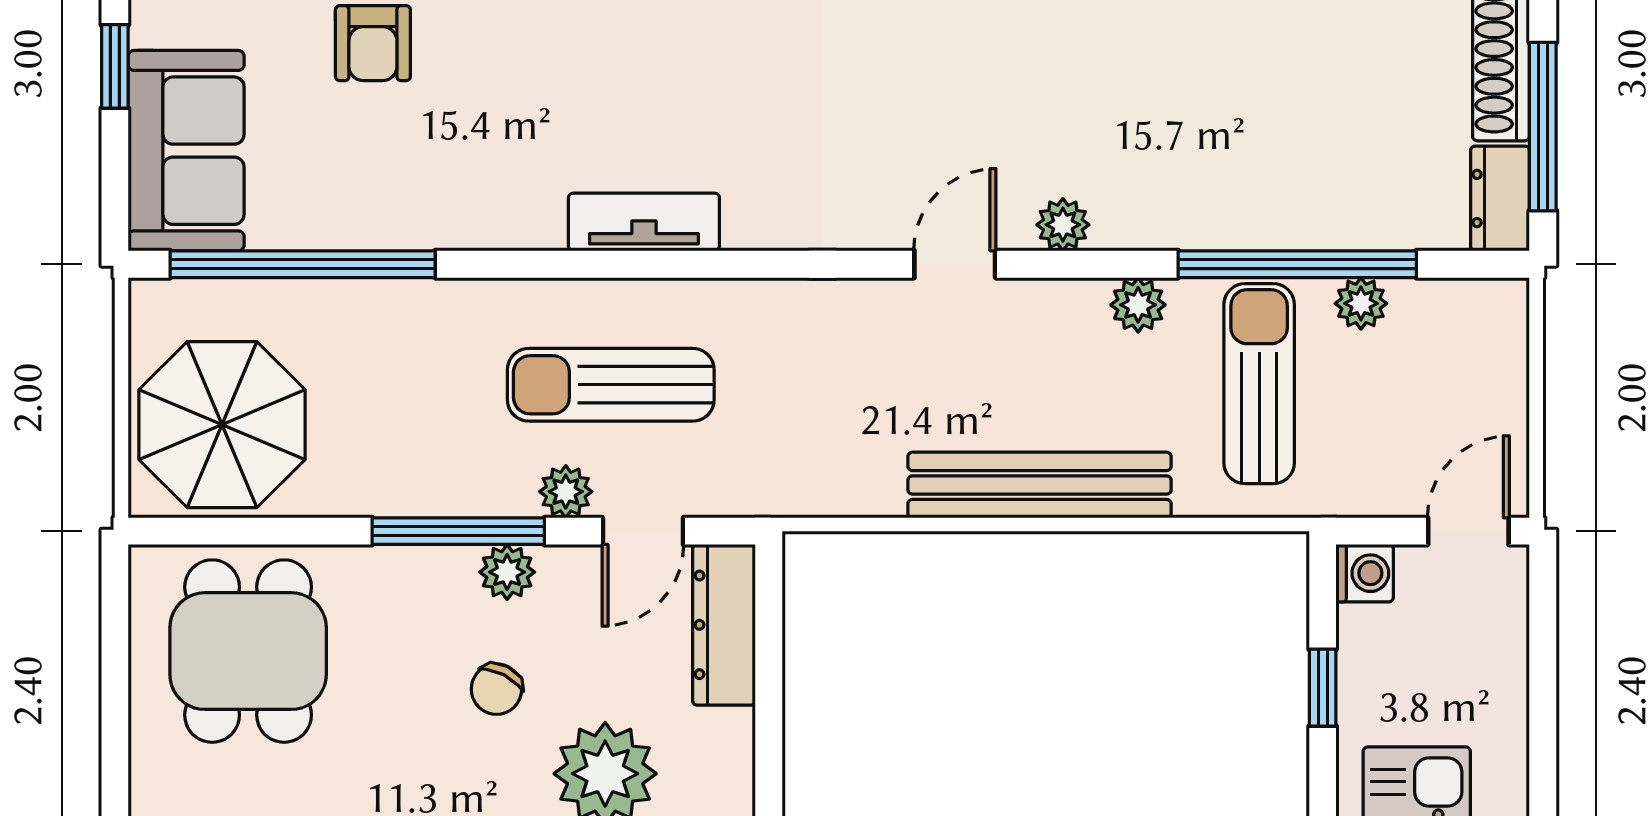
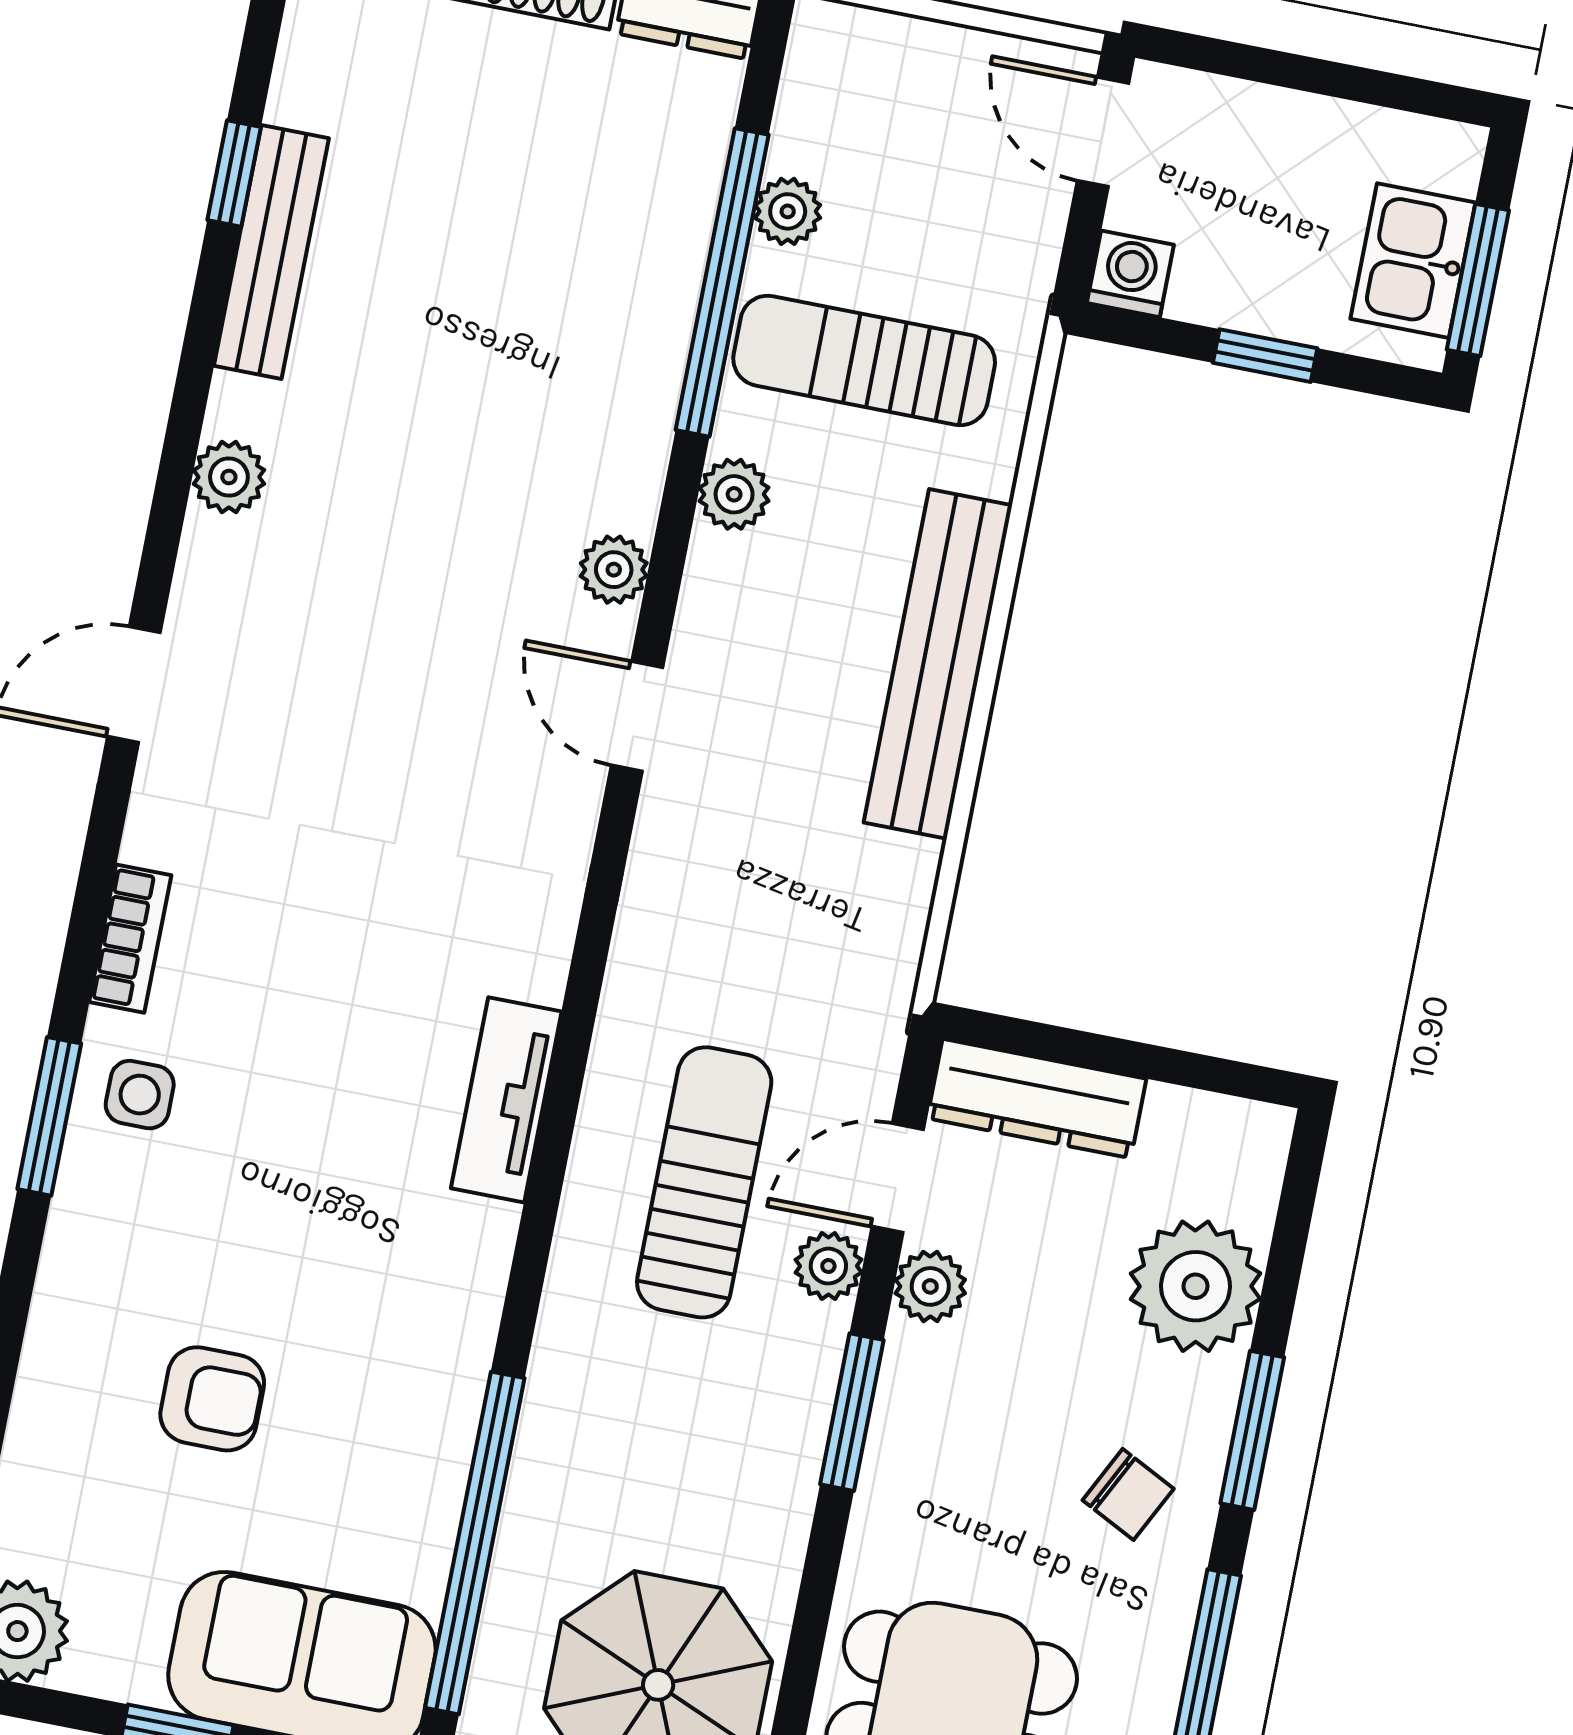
sun lounger: (611, 385) -> (704, 1182), turned 180
window: (458, 531) -> (852, 1412), width x0.69
door: (643, 531) -> (898, 1178), swing flipped
plant: (507, 572) -> (930, 1286), moved
chair: (496, 689) -> (1128, 1494), moved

------------------------------------------------------------

● TASK:
Start at the line containing "plant: (507, 572) -> (930, 1286), moved" and copy each line through the last one in the records, exactly and with nothing added.

● ANSWER:
plant: (507, 572) -> (930, 1286), moved
chair: (496, 689) -> (1128, 1494), moved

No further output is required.